ACTION ITEM
Will you write out the data exactly, excluding every picture?

MATERIAL PROVIDED
== Segment start ==

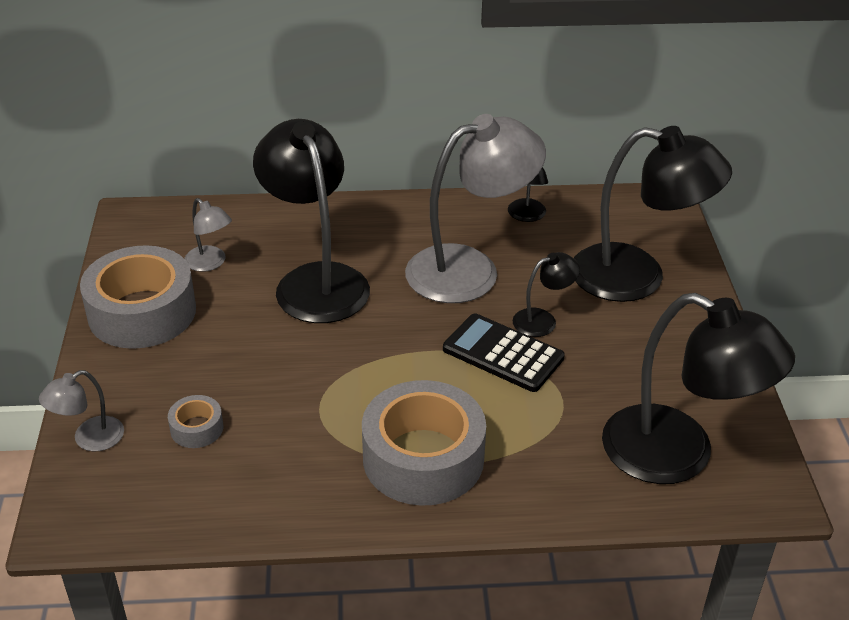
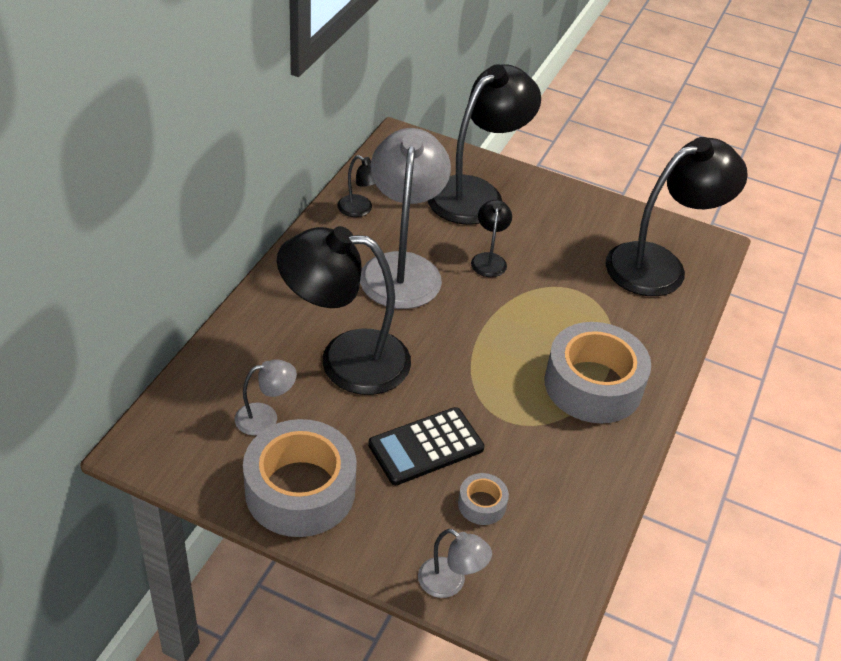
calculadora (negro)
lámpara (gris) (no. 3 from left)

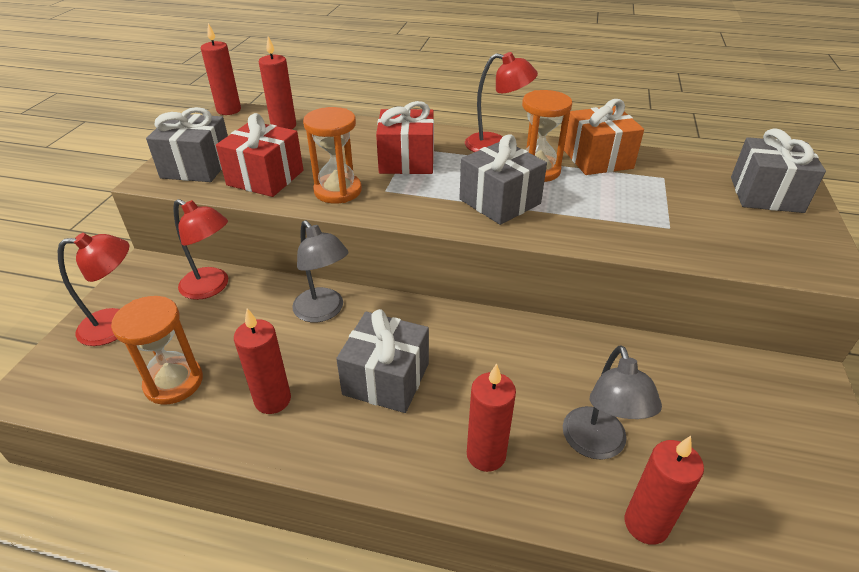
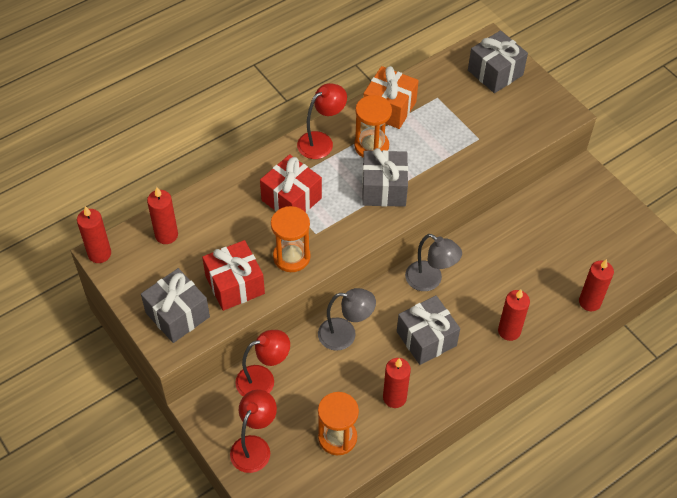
lámpara (gris) (no. 2 from left)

== Segment end ==

REPLY
calculadora (negro)
lámpara (gris) (no. 3 from left)

lámpara (gris) (no. 2 from left)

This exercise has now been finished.